**PROBLEM REQUIREMENTS**:
Starting with the line that contains "the image resolution).", copy every line through the end of the data below, exactly and with nothing added.

**SUPPLIED INFORMATION**:

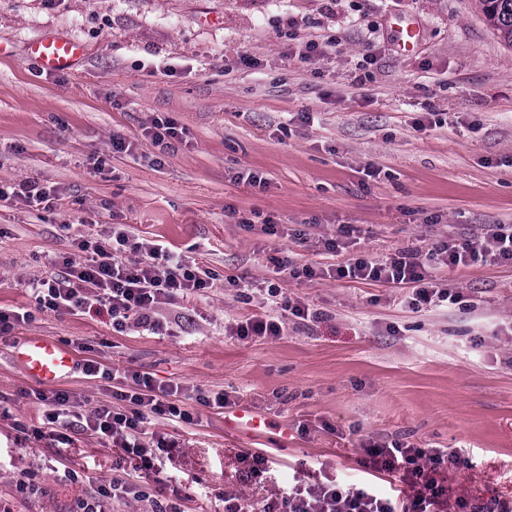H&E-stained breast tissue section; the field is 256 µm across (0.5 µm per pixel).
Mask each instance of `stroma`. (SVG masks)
Instances as JSON below:
<instances>
[{"label":"stroma","instance_id":"35a3bbf8","mask_svg":"<svg viewBox=\"0 0 512 512\" xmlns=\"http://www.w3.org/2000/svg\"><path fill=\"white\" fill-rule=\"evenodd\" d=\"M399 15L421 33L415 51L397 45ZM57 35L84 44L79 65L34 72L30 44ZM312 39L332 45L301 59ZM158 120L178 138L155 143ZM117 136L130 152L113 153ZM251 172L265 187L245 181ZM29 179L57 199L43 212L0 202V307H33L25 285L47 274L46 256L111 224L204 262L217 280L184 302L169 336L38 312L0 341L10 411L0 417V512H71L130 468L89 432L69 446L34 438L49 408L28 398L36 383L12 356L29 337L103 363L105 375L57 382L81 404L111 402L113 377L140 367L265 419L229 431L223 411L187 397L193 423L154 424L181 446L142 483L177 492L184 512H224L225 495L255 503L321 474L384 485L360 464L369 438L462 448L472 466L449 472L450 492L512 499V338L488 336L512 325V266L444 271L463 303L416 312L403 291L296 280L271 263L287 252L335 264L316 241L341 224L373 256L512 224V47L475 0H0V181ZM76 214L86 226L72 225ZM267 219L277 234L263 232ZM301 230L307 243L294 239ZM228 278L249 282L248 298ZM272 284L279 301L309 304L318 319L283 310L279 337L225 335V324L267 310ZM248 449L271 461L263 482L240 477ZM67 468L79 481L64 479ZM24 478L42 494L19 492Z\"/></svg>","mask_w":512,"mask_h":512}]
</instances>
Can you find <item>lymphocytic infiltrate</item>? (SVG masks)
<instances>
[{
  "label": "lymphocytic infiltrate",
  "instance_id": "obj_1",
  "mask_svg": "<svg viewBox=\"0 0 512 512\" xmlns=\"http://www.w3.org/2000/svg\"><path fill=\"white\" fill-rule=\"evenodd\" d=\"M353 232L343 224L319 241L325 253L338 258L336 279L411 289L409 305L416 311L461 303V293L441 278L445 269L477 262L512 266V224H491L475 236L449 235L428 250L408 246L377 259L349 253ZM73 247L49 259L50 275L29 281L37 310L76 316L103 312L118 332L136 328L155 334L178 323L181 304L204 295L216 278L212 269L136 237L125 224L75 239ZM123 378L124 385L112 389V403L86 410L67 392L35 390L34 398L52 407L48 439L67 445L72 430L89 431L144 471L172 458L176 441L151 433L150 426L159 419L192 422V414L177 402L179 385L157 384L150 372L137 368L125 370ZM362 448L373 472L398 476L400 487L382 493L369 484L348 487L330 476L295 479L262 499L260 512H512L511 500L449 496L444 472L471 466L458 449L373 439ZM130 498L148 503L151 512H180L174 497L147 491L127 473L103 479L76 500L73 512H112L114 503Z\"/></svg>",
  "mask_w": 512,
  "mask_h": 512
}]
</instances>
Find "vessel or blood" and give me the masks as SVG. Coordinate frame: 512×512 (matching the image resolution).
Instances as JSON below:
<instances>
[{
    "label": "vessel or blood",
    "mask_w": 512,
    "mask_h": 512,
    "mask_svg": "<svg viewBox=\"0 0 512 512\" xmlns=\"http://www.w3.org/2000/svg\"><path fill=\"white\" fill-rule=\"evenodd\" d=\"M30 50L33 63L46 73L72 70L84 54L81 43L64 36L38 39ZM13 355L27 376L40 383L56 382L77 368L73 352L48 338L26 339L15 348Z\"/></svg>",
    "instance_id": "obj_1"
}]
</instances>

**SOLUTION TO THIS EXERCISE**:
Find "vessel or blood" and give me the masks as SVG. Coordinate frame: 512×512 (matching the image resolution).
Instances as JSON below:
<instances>
[{
    "label": "vessel or blood",
    "mask_w": 512,
    "mask_h": 512,
    "mask_svg": "<svg viewBox=\"0 0 512 512\" xmlns=\"http://www.w3.org/2000/svg\"><path fill=\"white\" fill-rule=\"evenodd\" d=\"M30 50L33 63L46 73L72 70L84 54L81 43L64 36L38 39ZM13 355L27 376L40 383L56 382L77 368L73 352L48 338L26 339L15 348Z\"/></svg>",
    "instance_id": "obj_1"
}]
</instances>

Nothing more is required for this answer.